> **Exercise data**
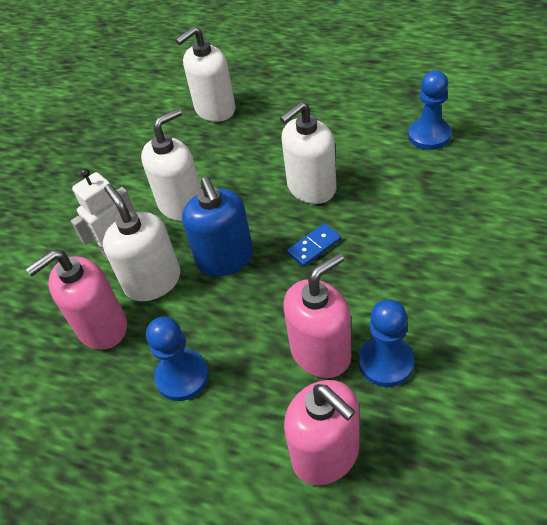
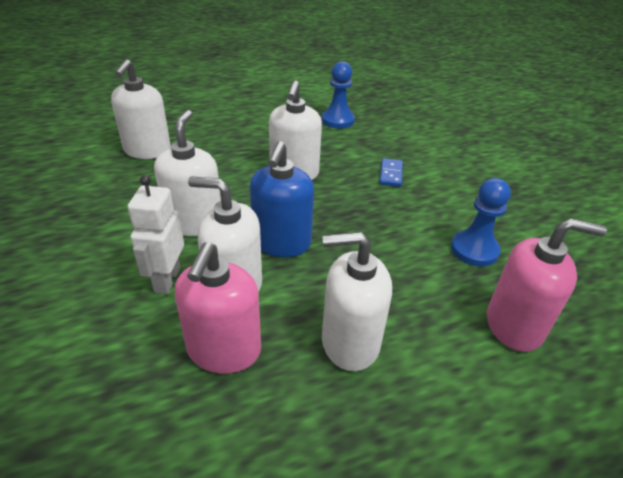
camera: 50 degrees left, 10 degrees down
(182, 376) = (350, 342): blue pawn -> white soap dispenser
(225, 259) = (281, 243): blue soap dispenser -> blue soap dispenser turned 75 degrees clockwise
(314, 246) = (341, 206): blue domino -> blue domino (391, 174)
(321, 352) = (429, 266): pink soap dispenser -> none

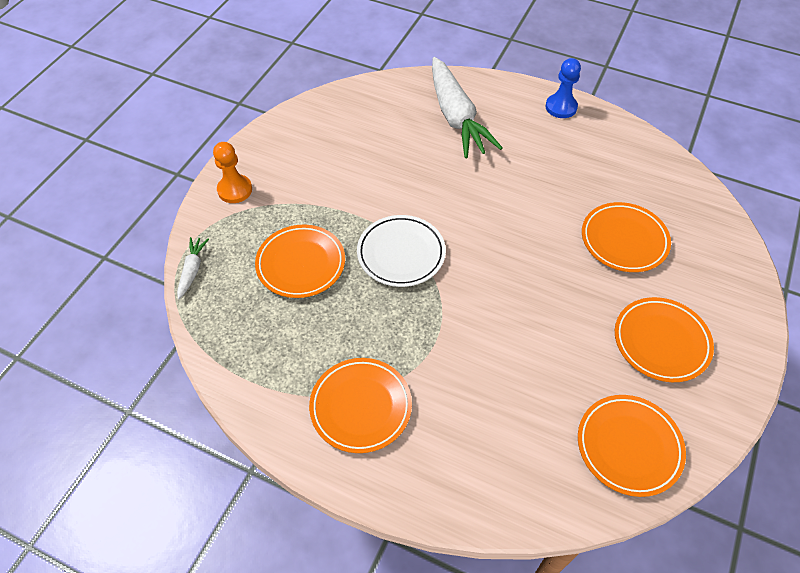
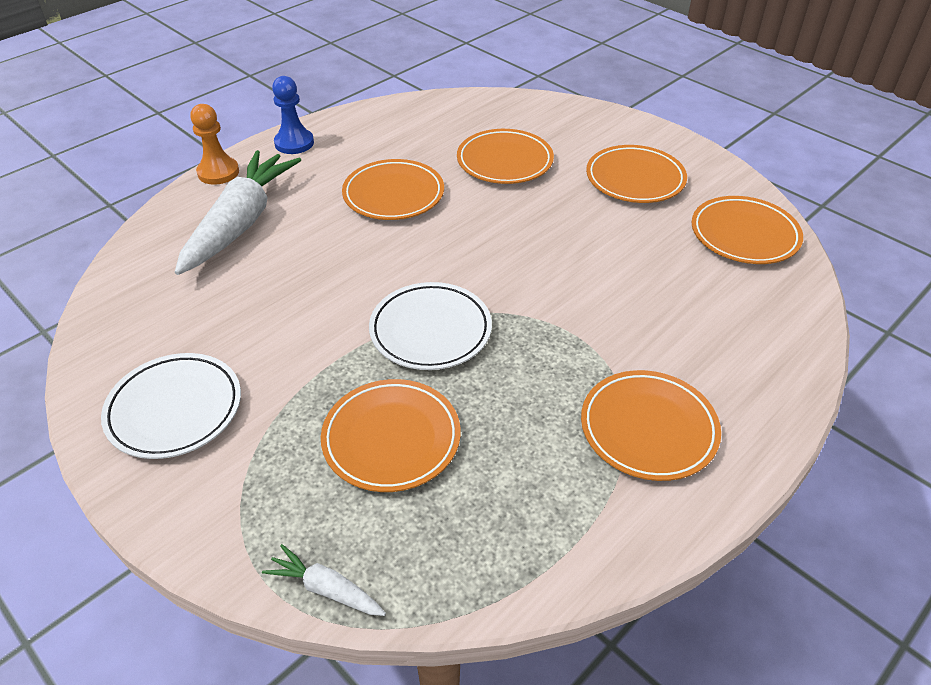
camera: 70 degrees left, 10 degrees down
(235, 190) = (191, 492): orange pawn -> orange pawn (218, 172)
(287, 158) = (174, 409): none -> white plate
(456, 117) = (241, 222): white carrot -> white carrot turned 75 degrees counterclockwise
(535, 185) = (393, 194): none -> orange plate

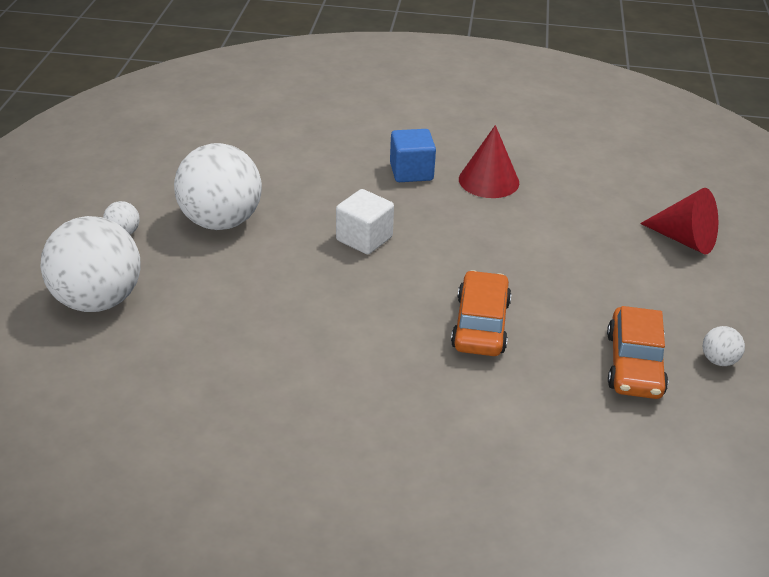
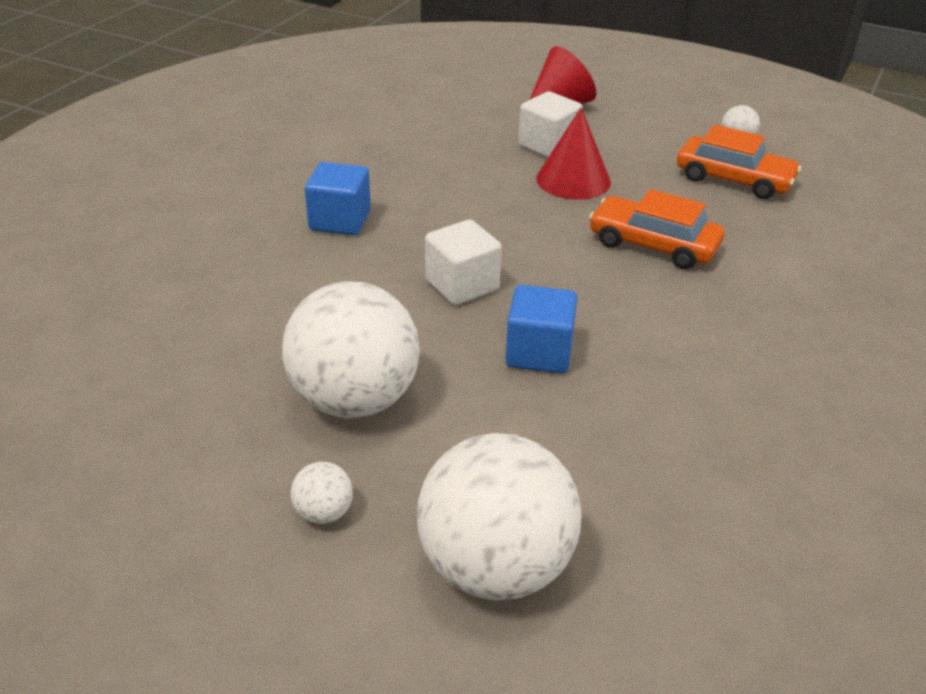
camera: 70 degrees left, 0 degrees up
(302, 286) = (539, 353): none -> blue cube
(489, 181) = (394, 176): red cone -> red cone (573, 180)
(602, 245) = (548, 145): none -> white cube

--

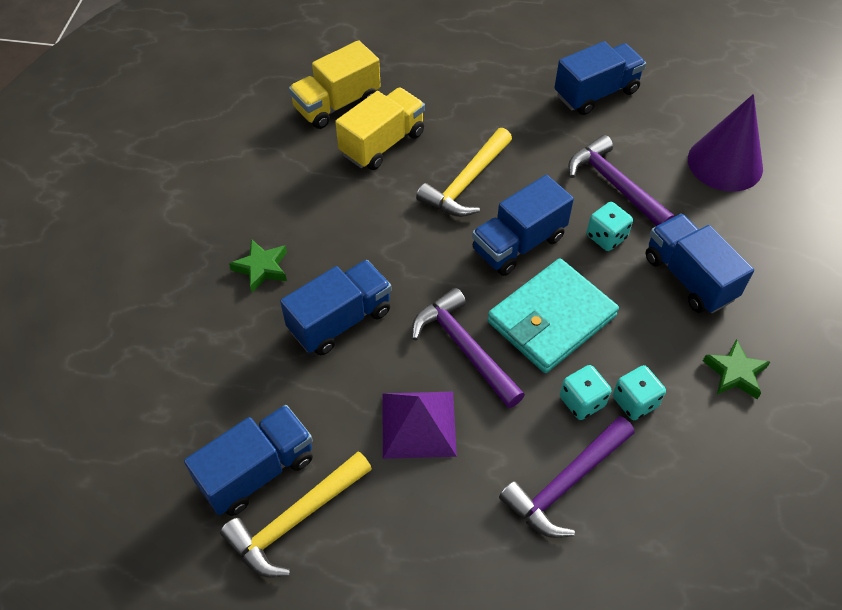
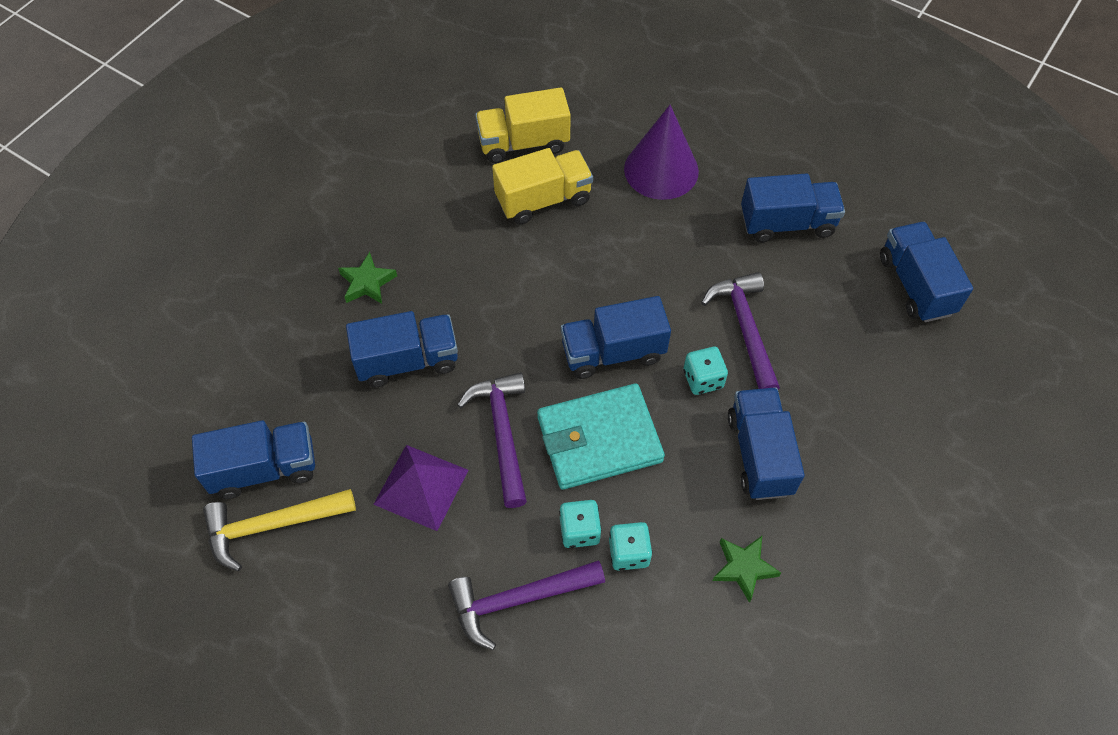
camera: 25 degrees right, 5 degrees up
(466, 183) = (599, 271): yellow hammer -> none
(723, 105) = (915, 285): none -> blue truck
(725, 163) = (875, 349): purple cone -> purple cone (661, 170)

> **Directive**
Given the records above, reproduce precisely and only the lines between the line holding "(302, 286) = (539, 353): none -> blue cube" and the line holding "(602, 245) = (548, 145): none -> white cube", inclusive.

> **Answer for this exercise**
(302, 286) = (539, 353): none -> blue cube
(489, 181) = (394, 176): red cone -> red cone (573, 180)
(602, 245) = (548, 145): none -> white cube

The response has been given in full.